Before-and-after object listings:
+ + +
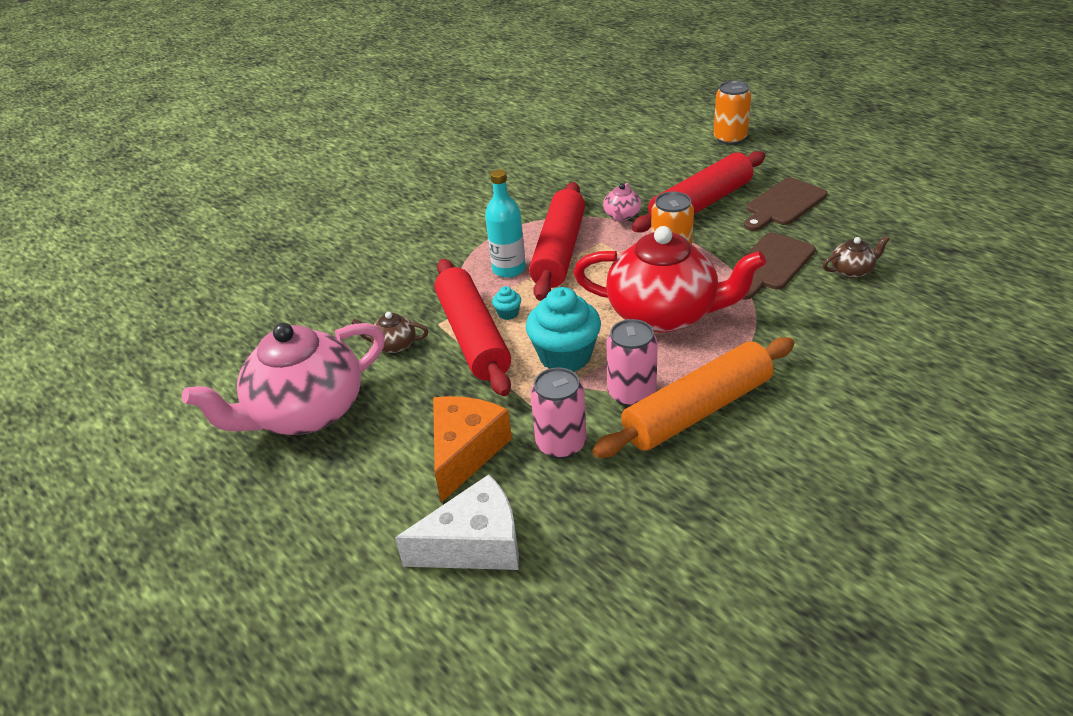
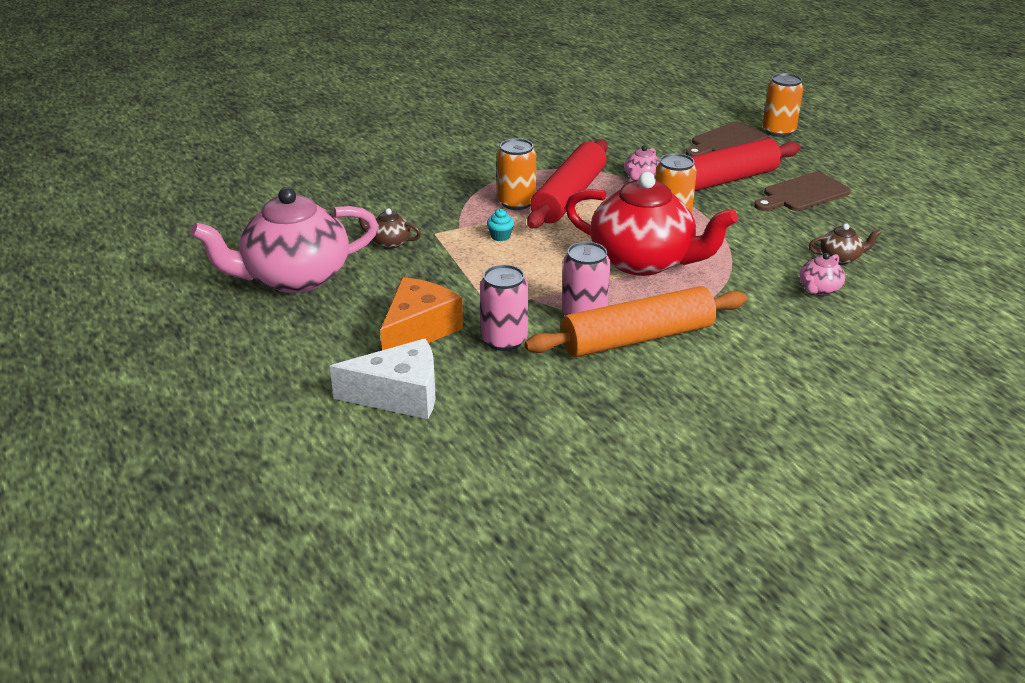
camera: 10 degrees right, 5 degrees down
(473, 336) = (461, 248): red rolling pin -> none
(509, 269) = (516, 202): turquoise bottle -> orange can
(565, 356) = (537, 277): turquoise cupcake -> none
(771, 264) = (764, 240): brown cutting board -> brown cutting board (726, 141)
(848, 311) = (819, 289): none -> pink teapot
+ + +
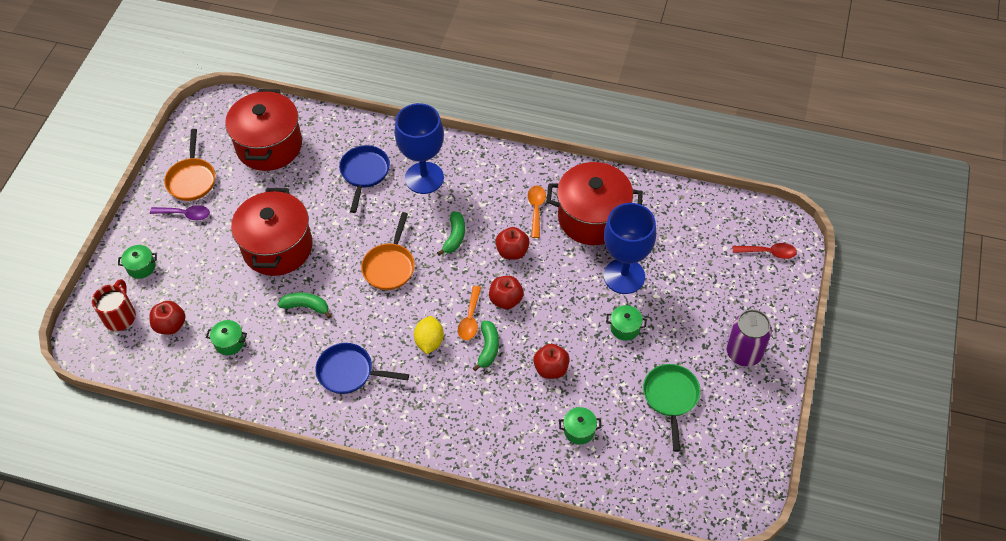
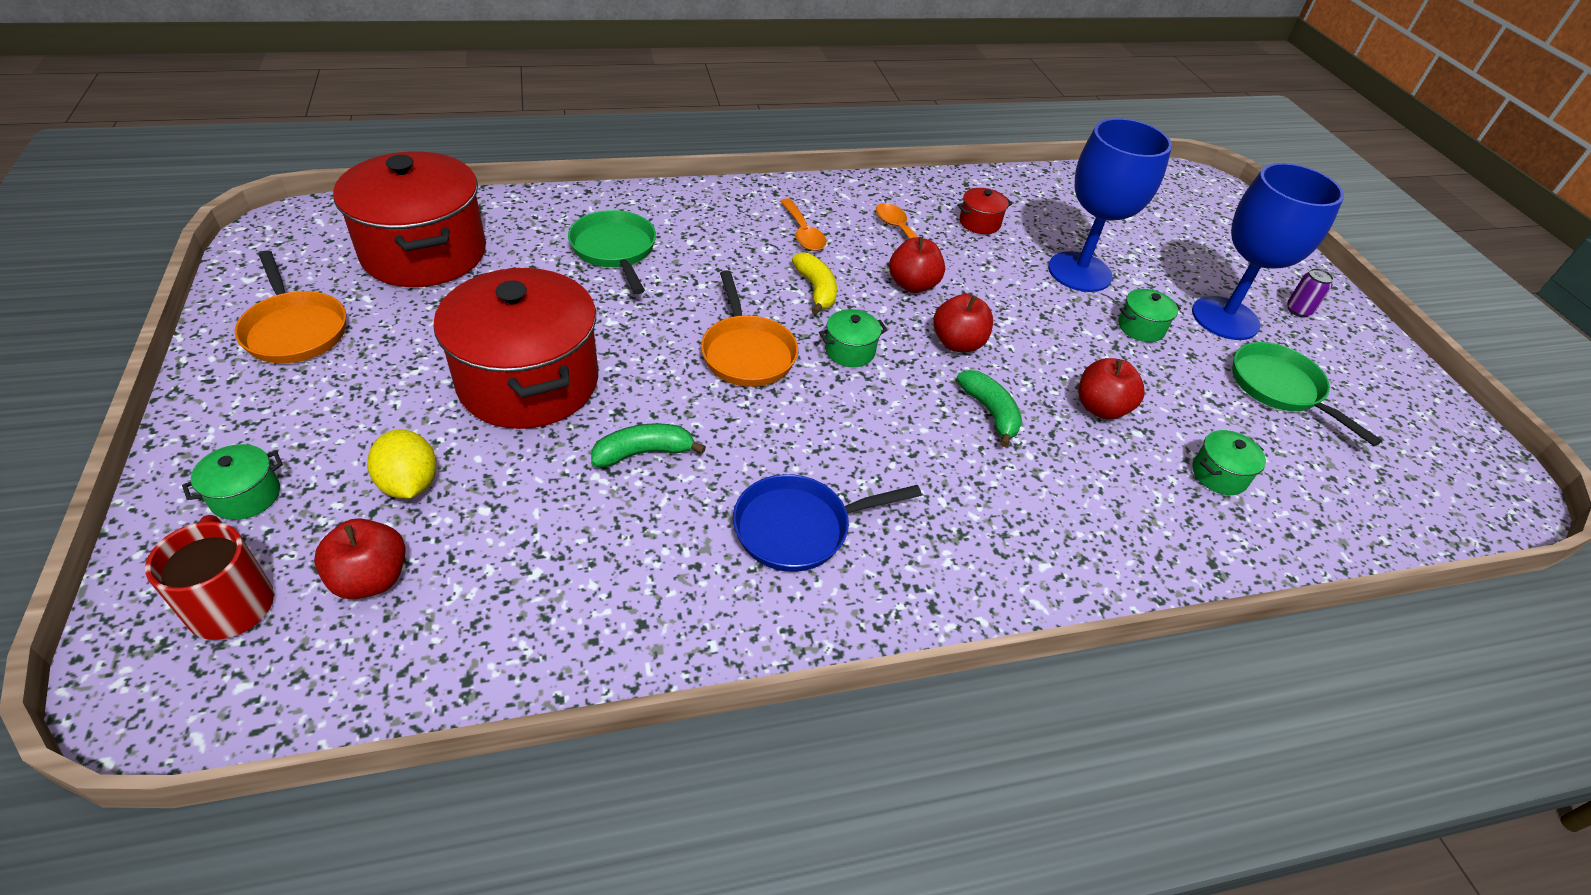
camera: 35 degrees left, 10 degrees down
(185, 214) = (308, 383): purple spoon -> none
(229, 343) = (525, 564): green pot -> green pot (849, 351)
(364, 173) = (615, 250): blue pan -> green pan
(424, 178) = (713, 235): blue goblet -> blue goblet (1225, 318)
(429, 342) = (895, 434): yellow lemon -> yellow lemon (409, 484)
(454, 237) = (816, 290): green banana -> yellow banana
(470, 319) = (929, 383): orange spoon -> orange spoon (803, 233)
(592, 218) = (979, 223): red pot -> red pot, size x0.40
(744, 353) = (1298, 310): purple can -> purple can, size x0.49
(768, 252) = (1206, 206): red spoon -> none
+ + +
Problem requirements:
Look above for the line holding "camera: 10 degrees right, 5 degrees down", then set down exactly that line and every line after it up to and including the line holding "(848, 311) = (819, 289): none -> pink teapot", with nothing else.

Exercise output:
camera: 10 degrees right, 5 degrees down
(473, 336) = (461, 248): red rolling pin -> none
(509, 269) = (516, 202): turquoise bottle -> orange can
(565, 356) = (537, 277): turquoise cupcake -> none
(771, 264) = (764, 240): brown cutting board -> brown cutting board (726, 141)
(848, 311) = (819, 289): none -> pink teapot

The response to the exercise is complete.